What is required » Go to the line containing "R10: 820 (NET6, NET11) -> 47k (NET6, NET11)" in the records below and print it and every following line exactly, on through the line containing "R203: 11k (+12V, GND) -> 11k (+12V, U201/FB)", then stop.

====== Stored data

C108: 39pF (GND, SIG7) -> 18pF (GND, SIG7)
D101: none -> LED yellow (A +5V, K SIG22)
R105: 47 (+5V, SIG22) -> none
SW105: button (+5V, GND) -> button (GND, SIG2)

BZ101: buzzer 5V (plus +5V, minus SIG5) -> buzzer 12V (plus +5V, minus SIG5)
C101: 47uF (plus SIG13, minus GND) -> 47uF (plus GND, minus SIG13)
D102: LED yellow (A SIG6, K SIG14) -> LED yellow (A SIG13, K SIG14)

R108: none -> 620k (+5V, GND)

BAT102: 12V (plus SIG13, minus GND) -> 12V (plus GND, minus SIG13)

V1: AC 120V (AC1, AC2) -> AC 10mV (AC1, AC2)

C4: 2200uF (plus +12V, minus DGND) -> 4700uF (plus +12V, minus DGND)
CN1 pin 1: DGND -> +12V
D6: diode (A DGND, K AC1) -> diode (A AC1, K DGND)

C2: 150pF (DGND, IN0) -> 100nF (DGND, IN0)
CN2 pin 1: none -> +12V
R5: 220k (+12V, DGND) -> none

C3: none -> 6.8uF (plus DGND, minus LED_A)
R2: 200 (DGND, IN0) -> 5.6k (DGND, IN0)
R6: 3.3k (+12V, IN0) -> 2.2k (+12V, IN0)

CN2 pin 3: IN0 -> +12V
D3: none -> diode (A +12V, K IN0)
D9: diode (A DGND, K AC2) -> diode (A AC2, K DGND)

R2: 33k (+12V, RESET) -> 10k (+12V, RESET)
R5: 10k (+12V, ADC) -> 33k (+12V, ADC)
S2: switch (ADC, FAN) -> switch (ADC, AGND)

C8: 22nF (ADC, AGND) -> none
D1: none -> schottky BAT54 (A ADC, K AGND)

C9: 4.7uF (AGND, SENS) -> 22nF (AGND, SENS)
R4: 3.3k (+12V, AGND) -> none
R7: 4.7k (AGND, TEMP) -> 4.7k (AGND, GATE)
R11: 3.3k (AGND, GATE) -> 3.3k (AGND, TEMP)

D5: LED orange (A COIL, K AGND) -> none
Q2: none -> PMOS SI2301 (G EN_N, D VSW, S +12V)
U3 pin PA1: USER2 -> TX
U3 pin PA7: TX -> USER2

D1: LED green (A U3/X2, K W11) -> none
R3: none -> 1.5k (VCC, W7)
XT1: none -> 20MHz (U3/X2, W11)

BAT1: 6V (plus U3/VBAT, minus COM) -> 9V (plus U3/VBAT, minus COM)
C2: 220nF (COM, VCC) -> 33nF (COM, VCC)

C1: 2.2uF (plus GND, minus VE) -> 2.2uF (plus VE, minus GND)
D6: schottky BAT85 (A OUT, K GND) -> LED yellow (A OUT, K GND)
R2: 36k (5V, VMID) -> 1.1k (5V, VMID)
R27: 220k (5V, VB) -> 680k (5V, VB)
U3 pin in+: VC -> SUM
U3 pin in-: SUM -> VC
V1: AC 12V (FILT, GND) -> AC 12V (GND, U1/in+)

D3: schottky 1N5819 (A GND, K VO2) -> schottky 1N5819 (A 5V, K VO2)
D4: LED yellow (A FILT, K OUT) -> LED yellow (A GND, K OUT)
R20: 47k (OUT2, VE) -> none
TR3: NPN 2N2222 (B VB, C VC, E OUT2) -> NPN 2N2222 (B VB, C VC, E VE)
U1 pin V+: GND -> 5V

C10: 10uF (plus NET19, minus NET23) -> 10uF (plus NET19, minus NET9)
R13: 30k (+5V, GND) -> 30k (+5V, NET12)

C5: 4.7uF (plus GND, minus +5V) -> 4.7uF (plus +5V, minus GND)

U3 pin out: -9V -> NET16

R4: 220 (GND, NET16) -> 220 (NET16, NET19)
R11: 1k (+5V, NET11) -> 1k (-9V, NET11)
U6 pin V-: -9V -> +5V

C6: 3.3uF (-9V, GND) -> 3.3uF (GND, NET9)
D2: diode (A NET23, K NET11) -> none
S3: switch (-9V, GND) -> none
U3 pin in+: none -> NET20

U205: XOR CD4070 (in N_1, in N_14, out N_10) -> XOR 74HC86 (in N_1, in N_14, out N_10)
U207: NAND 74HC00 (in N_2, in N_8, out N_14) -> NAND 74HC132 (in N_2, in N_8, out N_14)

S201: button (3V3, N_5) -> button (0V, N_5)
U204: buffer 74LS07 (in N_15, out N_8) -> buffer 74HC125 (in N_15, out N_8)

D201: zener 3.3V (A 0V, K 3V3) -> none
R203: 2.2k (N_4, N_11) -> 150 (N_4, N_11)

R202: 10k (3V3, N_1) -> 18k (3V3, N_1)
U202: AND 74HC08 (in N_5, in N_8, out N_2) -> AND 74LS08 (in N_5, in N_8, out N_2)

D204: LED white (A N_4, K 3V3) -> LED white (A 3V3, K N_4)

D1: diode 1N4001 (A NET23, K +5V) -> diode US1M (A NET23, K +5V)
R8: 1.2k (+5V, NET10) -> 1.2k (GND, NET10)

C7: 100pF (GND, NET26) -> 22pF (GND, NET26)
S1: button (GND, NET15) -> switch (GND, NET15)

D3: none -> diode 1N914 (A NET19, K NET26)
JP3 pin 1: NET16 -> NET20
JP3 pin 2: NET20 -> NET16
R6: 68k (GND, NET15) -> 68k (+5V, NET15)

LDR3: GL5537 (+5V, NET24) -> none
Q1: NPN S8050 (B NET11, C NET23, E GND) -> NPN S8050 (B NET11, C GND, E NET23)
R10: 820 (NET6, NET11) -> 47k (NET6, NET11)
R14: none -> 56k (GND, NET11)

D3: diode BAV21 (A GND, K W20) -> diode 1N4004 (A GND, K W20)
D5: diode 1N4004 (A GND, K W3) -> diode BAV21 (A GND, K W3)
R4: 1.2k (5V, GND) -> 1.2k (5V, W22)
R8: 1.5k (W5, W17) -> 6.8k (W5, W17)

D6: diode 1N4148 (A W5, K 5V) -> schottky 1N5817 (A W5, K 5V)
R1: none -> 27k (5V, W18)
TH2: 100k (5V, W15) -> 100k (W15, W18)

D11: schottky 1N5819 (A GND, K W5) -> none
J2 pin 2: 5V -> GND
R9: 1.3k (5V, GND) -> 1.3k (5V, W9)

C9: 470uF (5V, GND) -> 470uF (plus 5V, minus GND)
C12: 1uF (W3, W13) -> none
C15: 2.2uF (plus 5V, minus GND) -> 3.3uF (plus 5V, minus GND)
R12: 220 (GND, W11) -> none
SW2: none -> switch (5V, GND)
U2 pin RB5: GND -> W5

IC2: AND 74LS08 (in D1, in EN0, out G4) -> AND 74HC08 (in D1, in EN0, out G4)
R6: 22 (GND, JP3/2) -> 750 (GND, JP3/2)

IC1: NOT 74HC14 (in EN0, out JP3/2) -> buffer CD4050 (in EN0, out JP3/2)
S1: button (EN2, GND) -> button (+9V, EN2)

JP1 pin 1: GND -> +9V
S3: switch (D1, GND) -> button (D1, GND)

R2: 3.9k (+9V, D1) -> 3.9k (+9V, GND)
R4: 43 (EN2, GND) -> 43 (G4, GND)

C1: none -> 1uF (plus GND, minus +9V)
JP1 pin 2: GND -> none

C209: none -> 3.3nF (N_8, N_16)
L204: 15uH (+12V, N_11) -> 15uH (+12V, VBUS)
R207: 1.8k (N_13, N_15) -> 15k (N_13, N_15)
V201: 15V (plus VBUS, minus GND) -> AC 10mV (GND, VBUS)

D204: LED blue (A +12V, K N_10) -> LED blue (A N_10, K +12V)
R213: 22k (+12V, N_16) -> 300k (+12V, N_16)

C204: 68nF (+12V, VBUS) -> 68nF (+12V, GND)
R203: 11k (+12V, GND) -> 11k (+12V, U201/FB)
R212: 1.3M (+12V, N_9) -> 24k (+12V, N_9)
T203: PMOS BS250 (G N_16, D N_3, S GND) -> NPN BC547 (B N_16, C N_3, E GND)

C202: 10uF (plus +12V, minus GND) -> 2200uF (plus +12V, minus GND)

============

Response box »
R10: 820 (NET6, NET11) -> 47k (NET6, NET11)
R14: none -> 56k (GND, NET11)

D3: diode BAV21 (A GND, K W20) -> diode 1N4004 (A GND, K W20)
D5: diode 1N4004 (A GND, K W3) -> diode BAV21 (A GND, K W3)
R4: 1.2k (5V, GND) -> 1.2k (5V, W22)
R8: 1.5k (W5, W17) -> 6.8k (W5, W17)

D6: diode 1N4148 (A W5, K 5V) -> schottky 1N5817 (A W5, K 5V)
R1: none -> 27k (5V, W18)
TH2: 100k (5V, W15) -> 100k (W15, W18)

D11: schottky 1N5819 (A GND, K W5) -> none
J2 pin 2: 5V -> GND
R9: 1.3k (5V, GND) -> 1.3k (5V, W9)

C9: 470uF (5V, GND) -> 470uF (plus 5V, minus GND)
C12: 1uF (W3, W13) -> none
C15: 2.2uF (plus 5V, minus GND) -> 3.3uF (plus 5V, minus GND)
R12: 220 (GND, W11) -> none
SW2: none -> switch (5V, GND)
U2 pin RB5: GND -> W5

IC2: AND 74LS08 (in D1, in EN0, out G4) -> AND 74HC08 (in D1, in EN0, out G4)
R6: 22 (GND, JP3/2) -> 750 (GND, JP3/2)

IC1: NOT 74HC14 (in EN0, out JP3/2) -> buffer CD4050 (in EN0, out JP3/2)
S1: button (EN2, GND) -> button (+9V, EN2)

JP1 pin 1: GND -> +9V
S3: switch (D1, GND) -> button (D1, GND)

R2: 3.9k (+9V, D1) -> 3.9k (+9V, GND)
R4: 43 (EN2, GND) -> 43 (G4, GND)

C1: none -> 1uF (plus GND, minus +9V)
JP1 pin 2: GND -> none

C209: none -> 3.3nF (N_8, N_16)
L204: 15uH (+12V, N_11) -> 15uH (+12V, VBUS)
R207: 1.8k (N_13, N_15) -> 15k (N_13, N_15)
V201: 15V (plus VBUS, minus GND) -> AC 10mV (GND, VBUS)

D204: LED blue (A +12V, K N_10) -> LED blue (A N_10, K +12V)
R213: 22k (+12V, N_16) -> 300k (+12V, N_16)

C204: 68nF (+12V, VBUS) -> 68nF (+12V, GND)
R203: 11k (+12V, GND) -> 11k (+12V, U201/FB)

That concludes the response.